(Dataset entries)
----
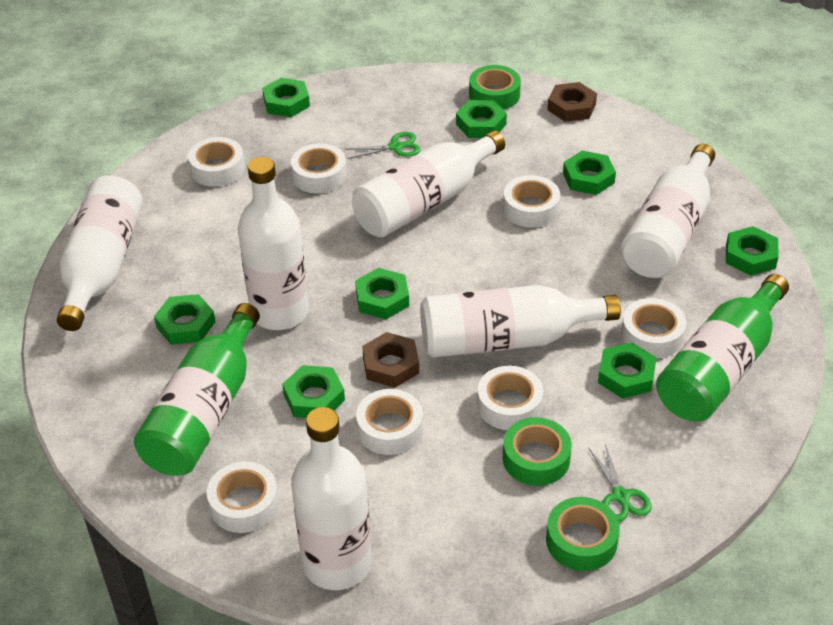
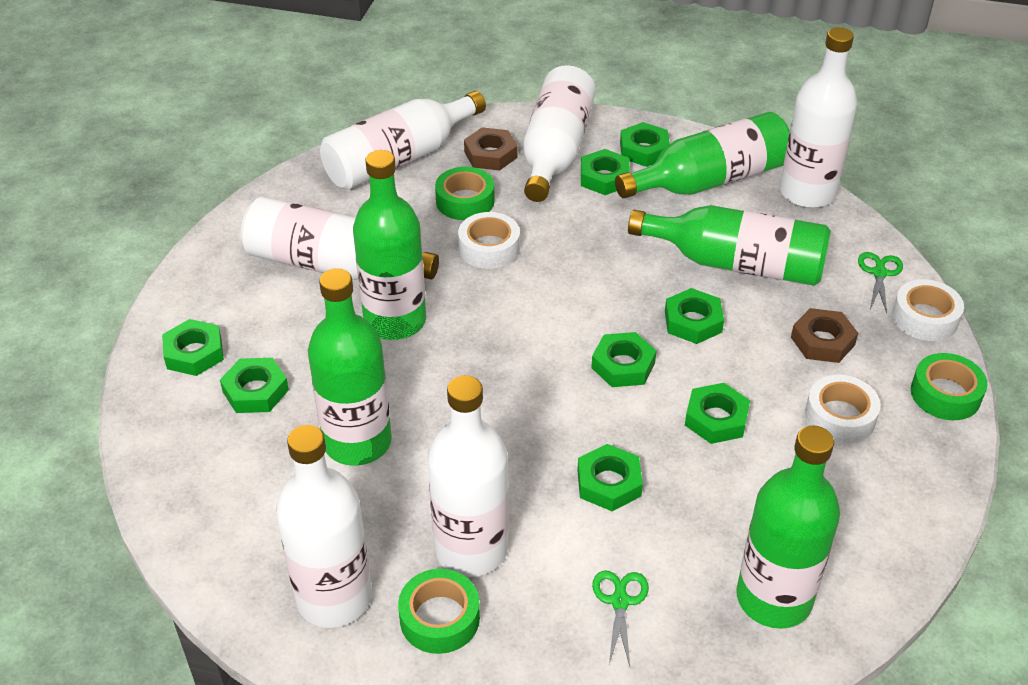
green bottle: 2 -> 5
white tape: 7 -> 3

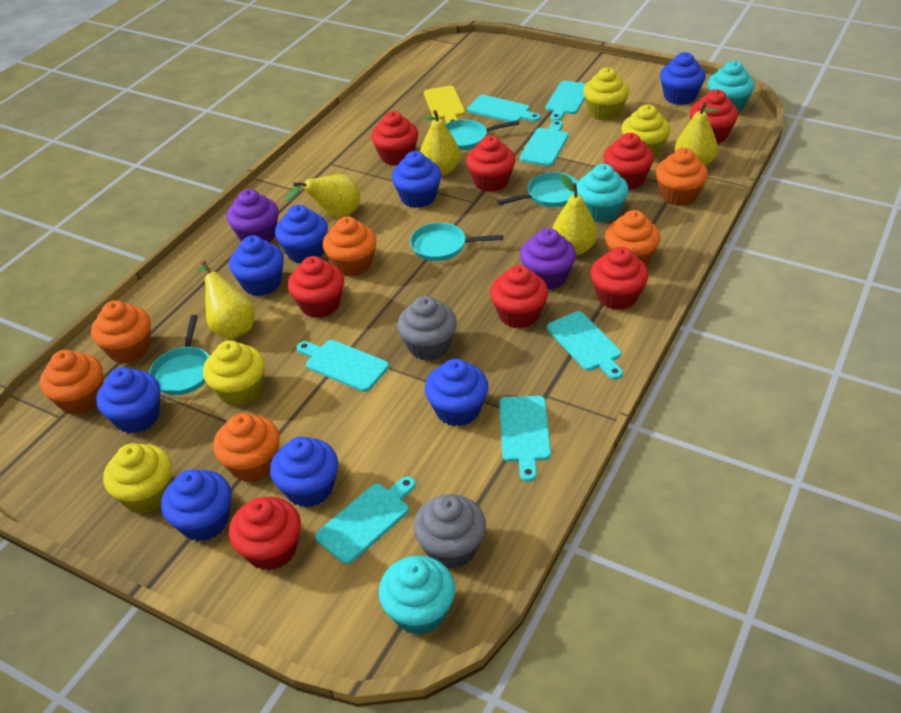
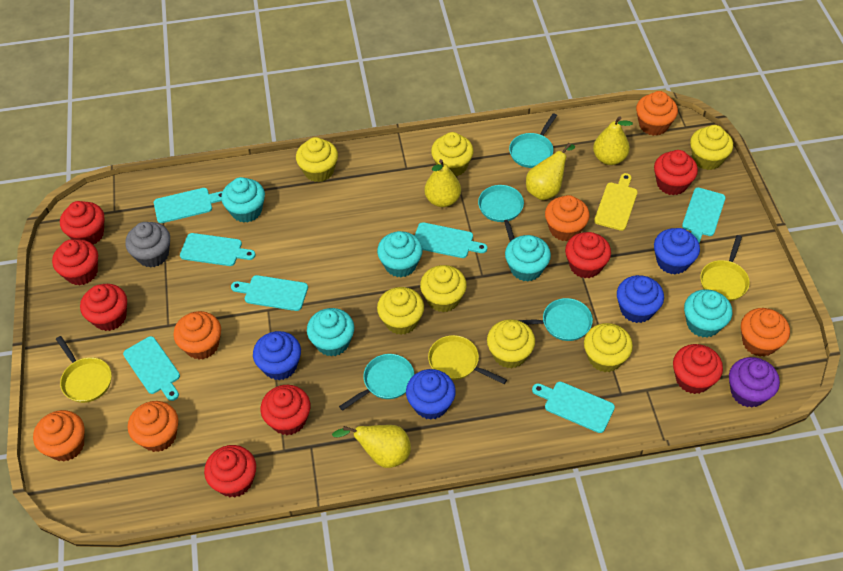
blue cupcake: 8 -> 4
grey cupcake: 2 -> 1
purple cupcake: 2 -> 1
turquoise cupcake: 3 -> 5
yellow cupcake: 4 -> 7
yellow pan: 0 -> 3
yellow pear: 5 -> 4

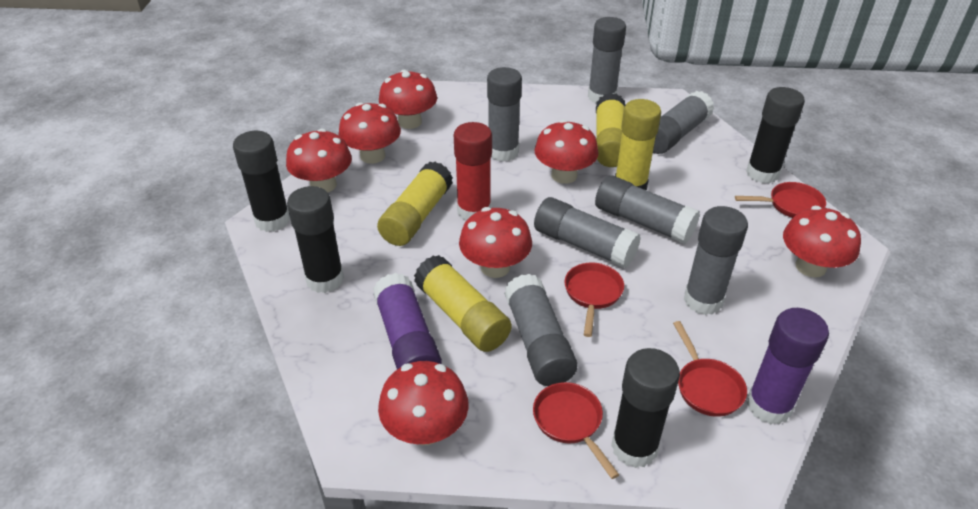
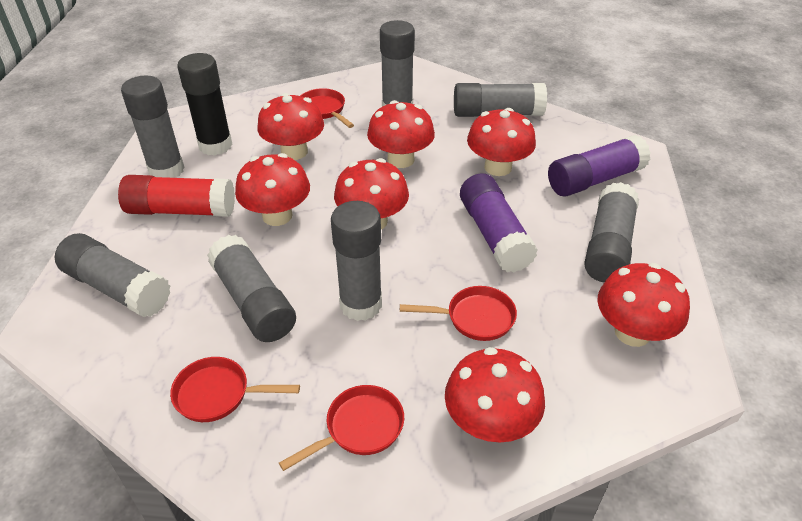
black glue stick: 4 -> 1
yellow glue stick: 4 -> 0

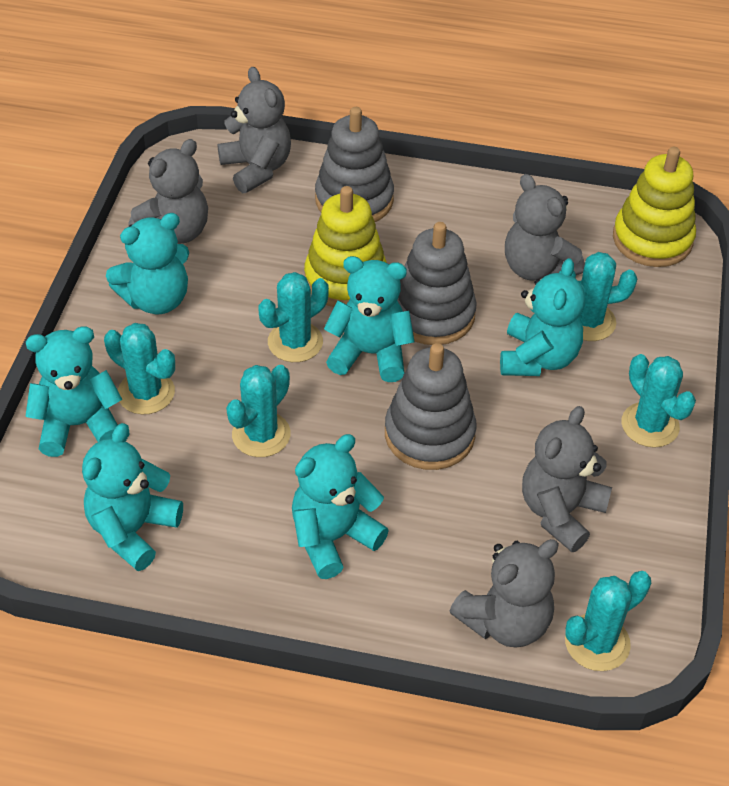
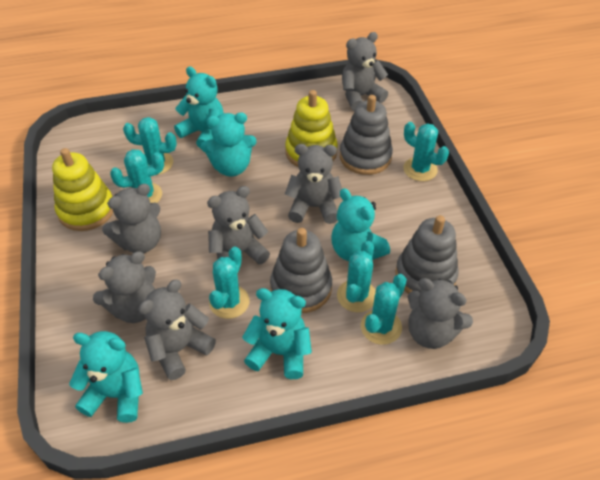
grey teddy bear: 5 -> 7
turquoise teddy bear: 6 -> 5

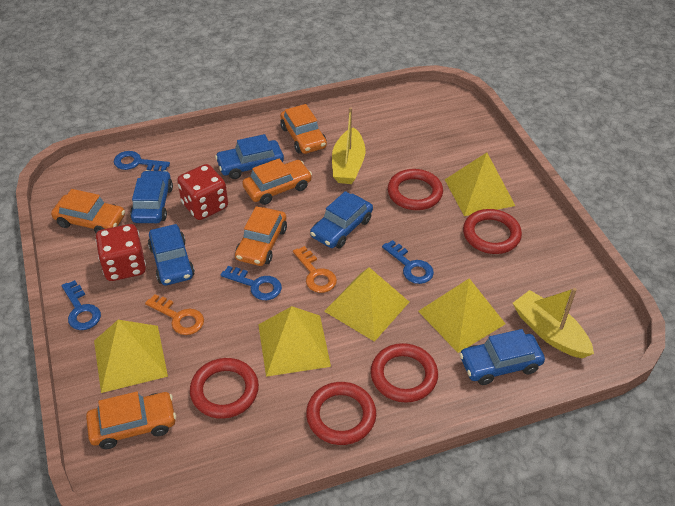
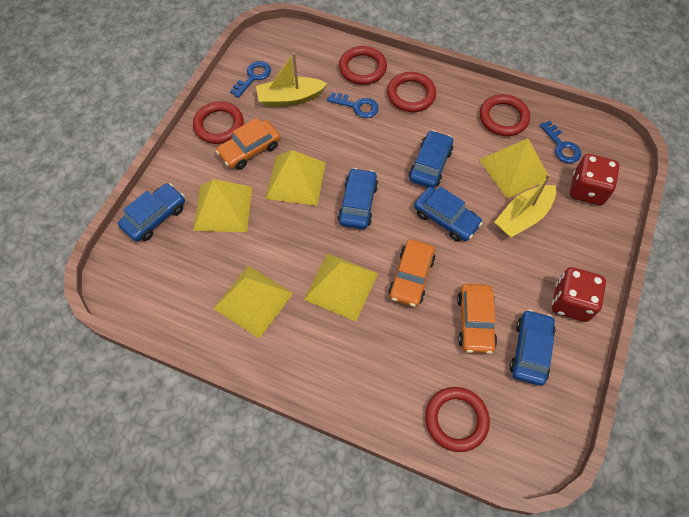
blue key: 4 -> 3
orange car: 5 -> 3
orange key: 2 -> 0

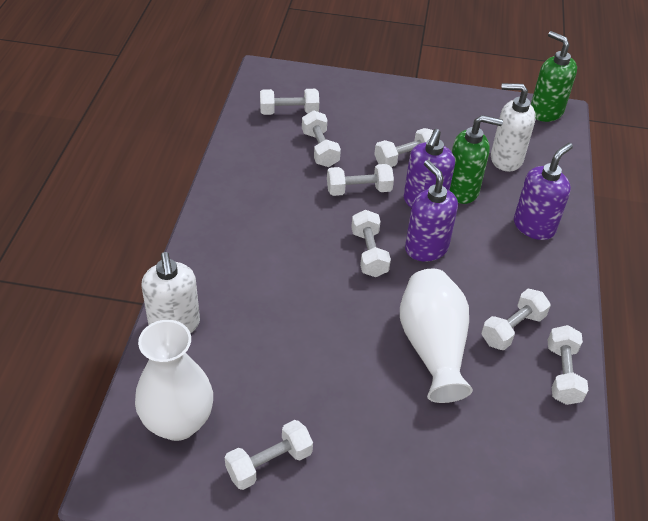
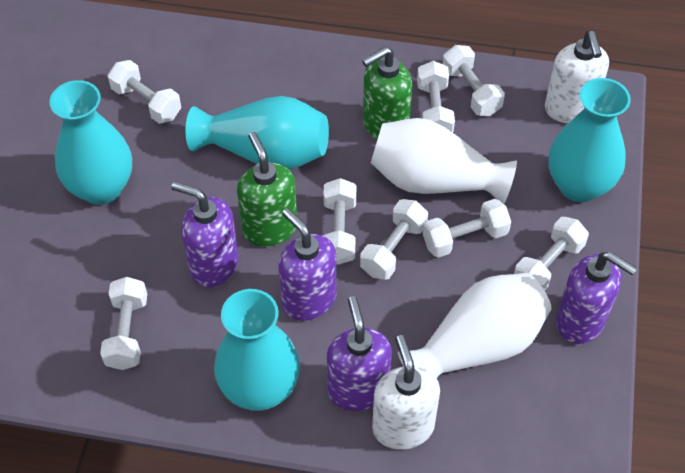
purple soap dispenser: 3 -> 4
turquoise vase: 0 -> 4

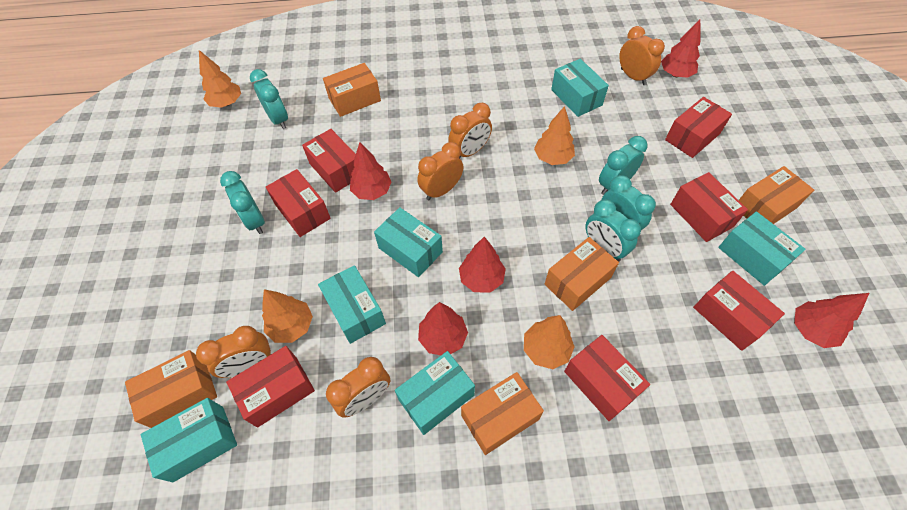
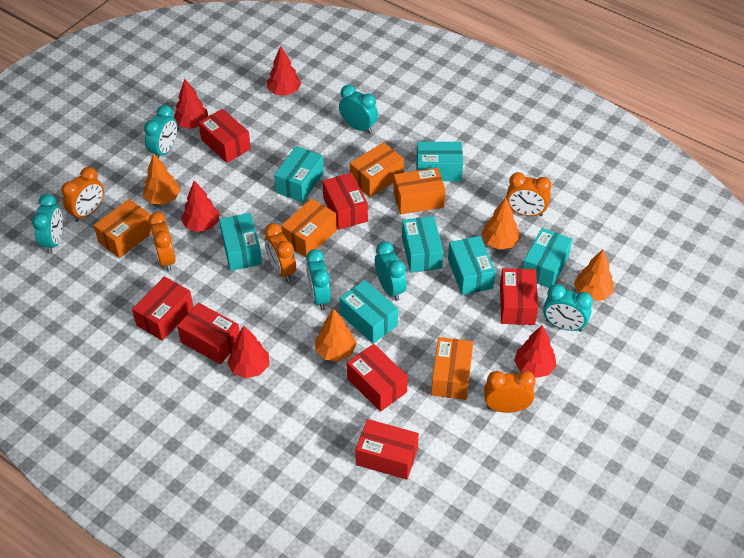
turquoise box: 6 -> 7
turquoise clock: 5 -> 6

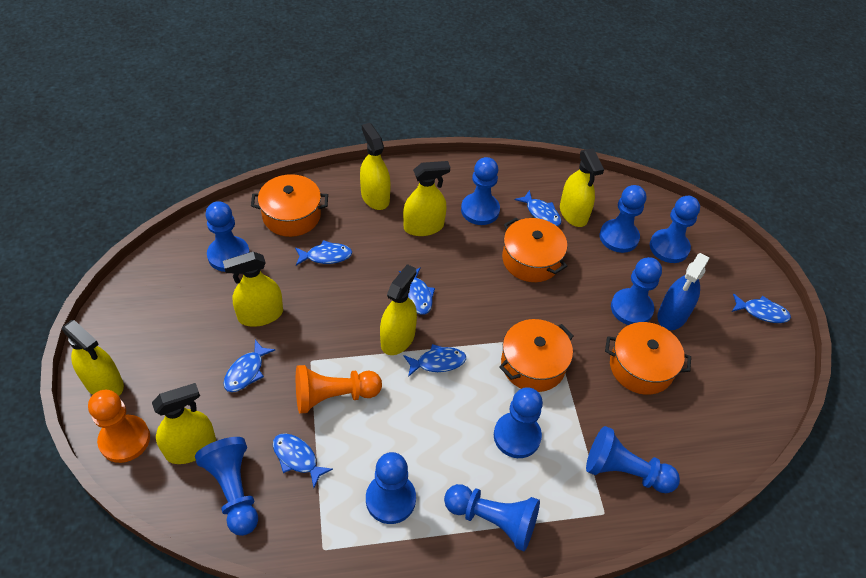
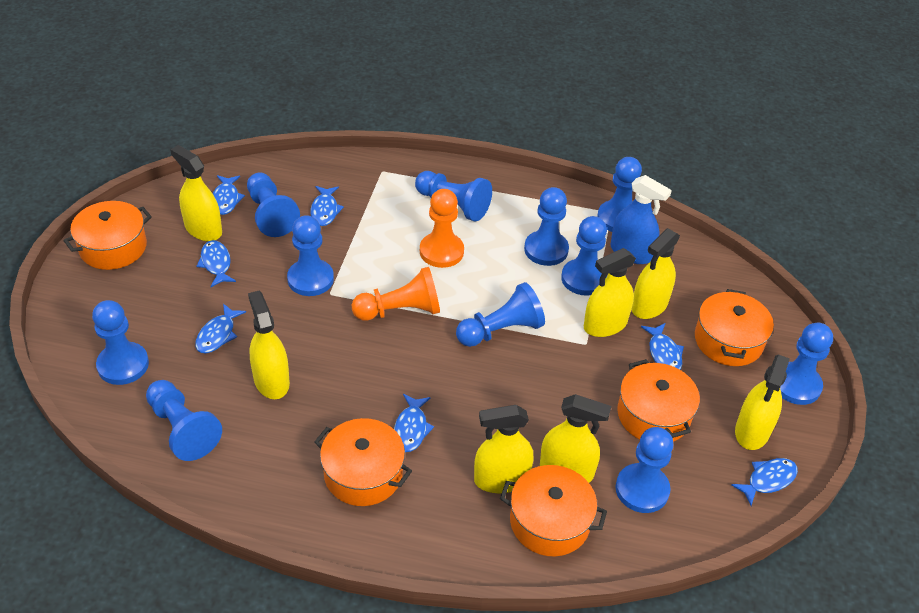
blue pawn: 10 -> 11
orange pot: 4 -> 5

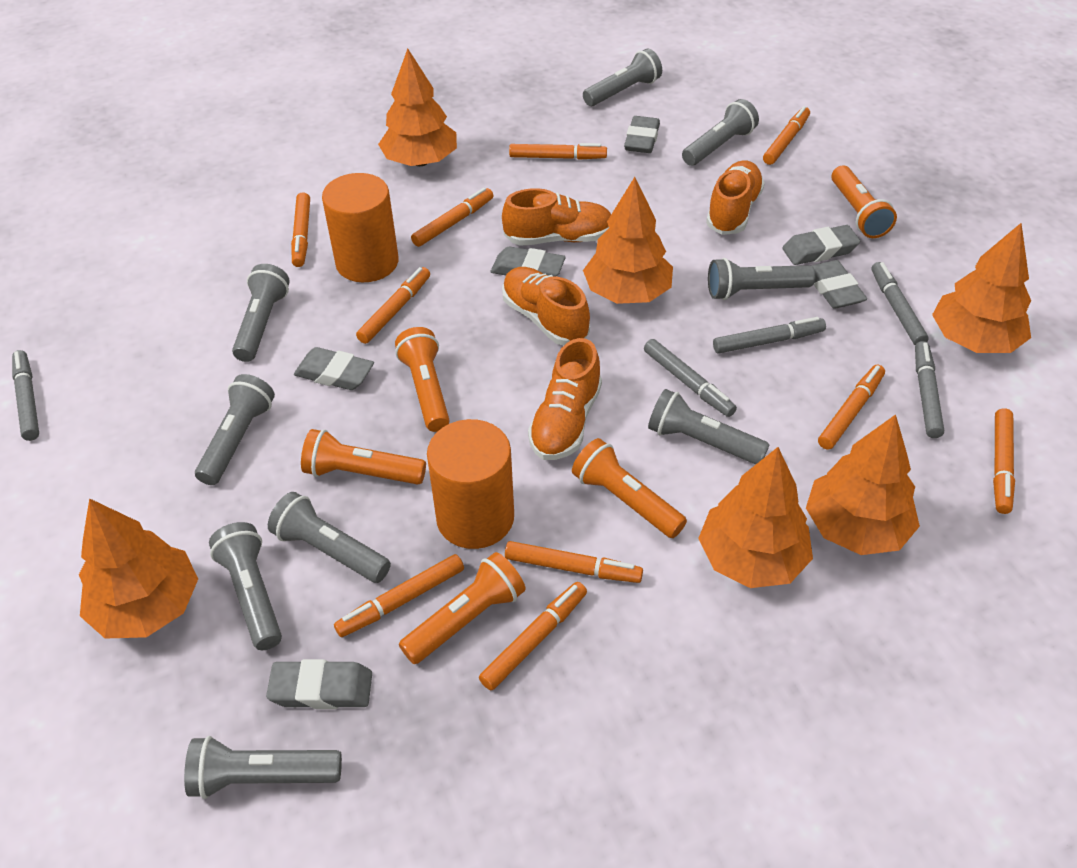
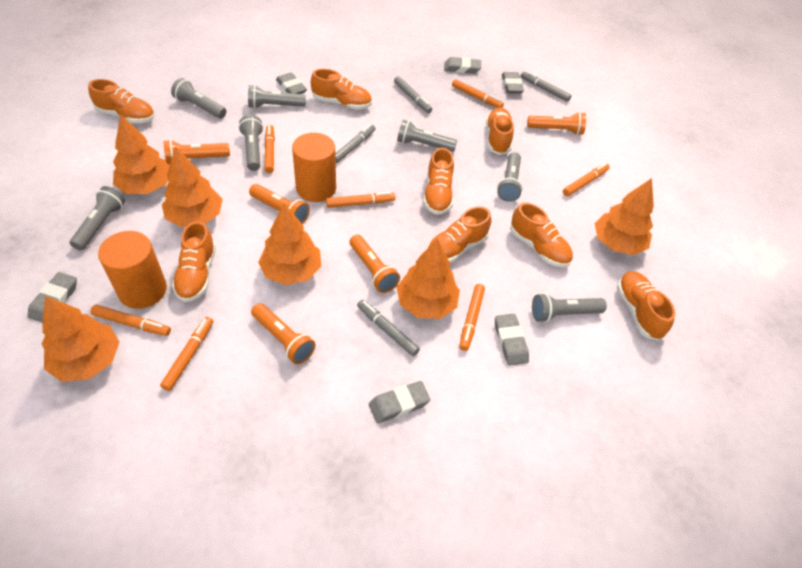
grey flashlight: 9 -> 7
grey marker: 5 -> 4
orange marker: 10 -> 7
orange shoe: 4 -> 8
----
**WHAT NEEDS TO BE DONE**
Once the pictures are removed, reproduce the remaining entries above exactly.

**SOLUTION FOR THIS PROBLEM**
green bottle: 2 -> 5
white tape: 7 -> 3

blue cupcake: 8 -> 4
grey cupcake: 2 -> 1
purple cupcake: 2 -> 1
turquoise cupcake: 3 -> 5
yellow cupcake: 4 -> 7
yellow pan: 0 -> 3
yellow pear: 5 -> 4

black glue stick: 4 -> 1
yellow glue stick: 4 -> 0

grey teddy bear: 5 -> 7
turquoise teddy bear: 6 -> 5

blue key: 4 -> 3
orange car: 5 -> 3
orange key: 2 -> 0

purple soap dispenser: 3 -> 4
turquoise vase: 0 -> 4

turquoise box: 6 -> 7
turquoise clock: 5 -> 6

blue pawn: 10 -> 11
orange pot: 4 -> 5

grey flashlight: 9 -> 7
grey marker: 5 -> 4
orange marker: 10 -> 7
orange shoe: 4 -> 8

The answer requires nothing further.